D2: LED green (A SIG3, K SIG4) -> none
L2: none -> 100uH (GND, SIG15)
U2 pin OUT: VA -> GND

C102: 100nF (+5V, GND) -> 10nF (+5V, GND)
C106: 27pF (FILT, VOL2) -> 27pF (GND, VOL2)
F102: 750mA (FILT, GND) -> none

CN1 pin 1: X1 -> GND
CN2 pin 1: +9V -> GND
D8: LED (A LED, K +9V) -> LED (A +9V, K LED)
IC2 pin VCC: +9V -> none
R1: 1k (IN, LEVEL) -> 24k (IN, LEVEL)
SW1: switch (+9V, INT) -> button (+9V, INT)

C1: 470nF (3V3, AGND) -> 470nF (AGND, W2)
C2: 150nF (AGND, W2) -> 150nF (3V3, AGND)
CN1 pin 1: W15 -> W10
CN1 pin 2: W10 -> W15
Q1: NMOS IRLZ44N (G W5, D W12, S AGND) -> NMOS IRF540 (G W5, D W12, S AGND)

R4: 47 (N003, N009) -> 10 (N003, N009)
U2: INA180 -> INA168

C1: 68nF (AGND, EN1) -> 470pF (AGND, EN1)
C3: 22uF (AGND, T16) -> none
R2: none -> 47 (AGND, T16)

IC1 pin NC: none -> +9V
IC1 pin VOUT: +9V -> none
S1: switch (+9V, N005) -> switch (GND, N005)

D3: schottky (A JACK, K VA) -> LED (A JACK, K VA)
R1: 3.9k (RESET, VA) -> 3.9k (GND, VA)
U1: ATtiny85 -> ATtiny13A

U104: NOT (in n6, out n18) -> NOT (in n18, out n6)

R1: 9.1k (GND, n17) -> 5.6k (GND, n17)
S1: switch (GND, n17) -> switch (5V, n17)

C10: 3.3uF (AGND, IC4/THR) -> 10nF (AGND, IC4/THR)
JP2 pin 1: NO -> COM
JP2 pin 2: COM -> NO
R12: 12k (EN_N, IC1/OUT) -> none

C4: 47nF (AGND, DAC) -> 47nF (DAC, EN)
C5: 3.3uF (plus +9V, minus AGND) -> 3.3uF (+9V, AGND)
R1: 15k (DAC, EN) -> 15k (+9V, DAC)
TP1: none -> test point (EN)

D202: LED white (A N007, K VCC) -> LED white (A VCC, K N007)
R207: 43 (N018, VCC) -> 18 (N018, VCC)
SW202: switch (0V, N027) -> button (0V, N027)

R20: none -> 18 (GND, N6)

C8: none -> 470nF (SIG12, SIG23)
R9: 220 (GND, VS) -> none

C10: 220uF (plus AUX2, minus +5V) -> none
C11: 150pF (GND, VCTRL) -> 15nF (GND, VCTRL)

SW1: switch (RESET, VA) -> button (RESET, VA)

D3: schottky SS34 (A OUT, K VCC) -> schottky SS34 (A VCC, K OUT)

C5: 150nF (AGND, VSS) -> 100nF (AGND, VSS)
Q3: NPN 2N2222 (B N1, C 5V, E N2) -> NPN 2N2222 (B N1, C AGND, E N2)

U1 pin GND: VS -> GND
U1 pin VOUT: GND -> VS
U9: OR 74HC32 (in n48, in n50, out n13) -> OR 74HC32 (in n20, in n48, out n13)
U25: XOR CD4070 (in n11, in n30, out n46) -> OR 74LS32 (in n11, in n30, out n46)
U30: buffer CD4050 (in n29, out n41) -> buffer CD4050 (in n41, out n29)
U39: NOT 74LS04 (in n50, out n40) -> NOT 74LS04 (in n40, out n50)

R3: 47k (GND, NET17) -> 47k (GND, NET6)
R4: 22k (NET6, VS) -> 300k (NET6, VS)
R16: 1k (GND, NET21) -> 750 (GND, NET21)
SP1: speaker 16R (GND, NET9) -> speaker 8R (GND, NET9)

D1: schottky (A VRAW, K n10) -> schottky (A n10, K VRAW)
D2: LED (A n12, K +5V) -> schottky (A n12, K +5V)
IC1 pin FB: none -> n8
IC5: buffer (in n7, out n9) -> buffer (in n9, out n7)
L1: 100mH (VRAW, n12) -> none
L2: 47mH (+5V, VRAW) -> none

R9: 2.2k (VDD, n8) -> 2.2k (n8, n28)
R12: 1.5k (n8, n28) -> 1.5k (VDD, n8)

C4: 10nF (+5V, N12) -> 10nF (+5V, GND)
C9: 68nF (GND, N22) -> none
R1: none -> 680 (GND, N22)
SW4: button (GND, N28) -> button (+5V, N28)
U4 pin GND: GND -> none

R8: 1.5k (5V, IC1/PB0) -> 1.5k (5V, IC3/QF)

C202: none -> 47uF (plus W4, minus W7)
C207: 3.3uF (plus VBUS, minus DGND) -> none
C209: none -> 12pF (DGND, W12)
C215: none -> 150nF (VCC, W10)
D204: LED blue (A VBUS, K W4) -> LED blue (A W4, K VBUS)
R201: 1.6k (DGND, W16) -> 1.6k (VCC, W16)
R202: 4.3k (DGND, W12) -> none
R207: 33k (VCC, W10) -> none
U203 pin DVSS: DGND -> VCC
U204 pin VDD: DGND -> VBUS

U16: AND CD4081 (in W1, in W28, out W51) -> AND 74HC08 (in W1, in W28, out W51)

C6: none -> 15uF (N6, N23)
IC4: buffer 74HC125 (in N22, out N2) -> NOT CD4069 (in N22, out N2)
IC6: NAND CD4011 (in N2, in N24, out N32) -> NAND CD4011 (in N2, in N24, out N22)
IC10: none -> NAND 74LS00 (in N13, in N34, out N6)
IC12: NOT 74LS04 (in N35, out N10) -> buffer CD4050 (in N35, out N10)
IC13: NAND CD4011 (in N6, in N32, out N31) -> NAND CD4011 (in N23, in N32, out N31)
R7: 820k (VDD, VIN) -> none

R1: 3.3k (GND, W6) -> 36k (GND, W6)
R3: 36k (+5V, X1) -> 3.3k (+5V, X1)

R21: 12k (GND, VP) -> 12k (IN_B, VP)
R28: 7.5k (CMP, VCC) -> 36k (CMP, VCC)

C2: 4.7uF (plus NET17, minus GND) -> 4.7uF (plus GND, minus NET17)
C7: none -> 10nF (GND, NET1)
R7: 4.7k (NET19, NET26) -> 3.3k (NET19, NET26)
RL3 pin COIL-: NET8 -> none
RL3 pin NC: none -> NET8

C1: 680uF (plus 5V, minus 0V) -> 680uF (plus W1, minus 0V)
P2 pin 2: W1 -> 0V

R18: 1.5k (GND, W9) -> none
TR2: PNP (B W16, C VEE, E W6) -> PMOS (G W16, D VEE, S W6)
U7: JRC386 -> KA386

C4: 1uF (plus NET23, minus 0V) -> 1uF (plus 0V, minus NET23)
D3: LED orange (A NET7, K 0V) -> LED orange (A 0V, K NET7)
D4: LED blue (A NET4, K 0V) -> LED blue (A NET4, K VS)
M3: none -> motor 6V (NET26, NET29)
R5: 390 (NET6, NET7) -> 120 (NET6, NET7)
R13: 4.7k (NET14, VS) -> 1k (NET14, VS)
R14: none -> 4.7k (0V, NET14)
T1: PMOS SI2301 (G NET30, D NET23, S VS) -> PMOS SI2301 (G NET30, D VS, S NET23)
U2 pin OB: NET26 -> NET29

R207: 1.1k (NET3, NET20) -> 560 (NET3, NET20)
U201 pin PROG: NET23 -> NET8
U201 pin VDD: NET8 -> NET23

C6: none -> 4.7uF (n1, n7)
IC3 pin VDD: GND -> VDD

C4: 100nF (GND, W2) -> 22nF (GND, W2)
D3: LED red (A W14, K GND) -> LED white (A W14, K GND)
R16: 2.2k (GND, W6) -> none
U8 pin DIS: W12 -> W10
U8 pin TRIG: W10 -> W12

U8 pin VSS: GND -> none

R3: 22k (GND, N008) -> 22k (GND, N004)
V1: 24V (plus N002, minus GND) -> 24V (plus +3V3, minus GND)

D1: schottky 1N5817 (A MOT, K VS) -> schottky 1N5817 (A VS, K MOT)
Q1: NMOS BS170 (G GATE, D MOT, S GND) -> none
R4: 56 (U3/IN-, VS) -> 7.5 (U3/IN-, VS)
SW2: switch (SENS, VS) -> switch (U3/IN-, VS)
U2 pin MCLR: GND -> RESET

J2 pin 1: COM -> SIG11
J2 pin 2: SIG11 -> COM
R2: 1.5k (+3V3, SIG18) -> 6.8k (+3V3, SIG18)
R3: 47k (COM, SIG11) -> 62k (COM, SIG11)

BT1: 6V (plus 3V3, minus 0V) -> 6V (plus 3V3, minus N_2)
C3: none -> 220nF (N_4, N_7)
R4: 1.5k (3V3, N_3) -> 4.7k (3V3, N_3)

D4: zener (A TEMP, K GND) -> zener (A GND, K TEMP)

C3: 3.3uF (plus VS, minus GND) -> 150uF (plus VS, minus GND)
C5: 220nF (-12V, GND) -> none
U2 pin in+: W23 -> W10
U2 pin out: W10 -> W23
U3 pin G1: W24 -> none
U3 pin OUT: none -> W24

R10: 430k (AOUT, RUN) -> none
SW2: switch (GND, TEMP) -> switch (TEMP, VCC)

About this exercise ▸ Word for word, restate the lines above from the line containing "D1: schottky (A" through the line containing "R7: 4.7k (NET19, NET26)", with both included and nothing else.

Exercise solution ▸
D1: schottky (A VRAW, K n10) -> schottky (A n10, K VRAW)
D2: LED (A n12, K +5V) -> schottky (A n12, K +5V)
IC1 pin FB: none -> n8
IC5: buffer (in n7, out n9) -> buffer (in n9, out n7)
L1: 100mH (VRAW, n12) -> none
L2: 47mH (+5V, VRAW) -> none

R9: 2.2k (VDD, n8) -> 2.2k (n8, n28)
R12: 1.5k (n8, n28) -> 1.5k (VDD, n8)

C4: 10nF (+5V, N12) -> 10nF (+5V, GND)
C9: 68nF (GND, N22) -> none
R1: none -> 680 (GND, N22)
SW4: button (GND, N28) -> button (+5V, N28)
U4 pin GND: GND -> none

R8: 1.5k (5V, IC1/PB0) -> 1.5k (5V, IC3/QF)

C202: none -> 47uF (plus W4, minus W7)
C207: 3.3uF (plus VBUS, minus DGND) -> none
C209: none -> 12pF (DGND, W12)
C215: none -> 150nF (VCC, W10)
D204: LED blue (A VBUS, K W4) -> LED blue (A W4, K VBUS)
R201: 1.6k (DGND, W16) -> 1.6k (VCC, W16)
R202: 4.3k (DGND, W12) -> none
R207: 33k (VCC, W10) -> none
U203 pin DVSS: DGND -> VCC
U204 pin VDD: DGND -> VBUS

U16: AND CD4081 (in W1, in W28, out W51) -> AND 74HC08 (in W1, in W28, out W51)

C6: none -> 15uF (N6, N23)
IC4: buffer 74HC125 (in N22, out N2) -> NOT CD4069 (in N22, out N2)
IC6: NAND CD4011 (in N2, in N24, out N32) -> NAND CD4011 (in N2, in N24, out N22)
IC10: none -> NAND 74LS00 (in N13, in N34, out N6)
IC12: NOT 74LS04 (in N35, out N10) -> buffer CD4050 (in N35, out N10)
IC13: NAND CD4011 (in N6, in N32, out N31) -> NAND CD4011 (in N23, in N32, out N31)
R7: 820k (VDD, VIN) -> none

R1: 3.3k (GND, W6) -> 36k (GND, W6)
R3: 36k (+5V, X1) -> 3.3k (+5V, X1)

R21: 12k (GND, VP) -> 12k (IN_B, VP)
R28: 7.5k (CMP, VCC) -> 36k (CMP, VCC)

C2: 4.7uF (plus NET17, minus GND) -> 4.7uF (plus GND, minus NET17)
C7: none -> 10nF (GND, NET1)
R7: 4.7k (NET19, NET26) -> 3.3k (NET19, NET26)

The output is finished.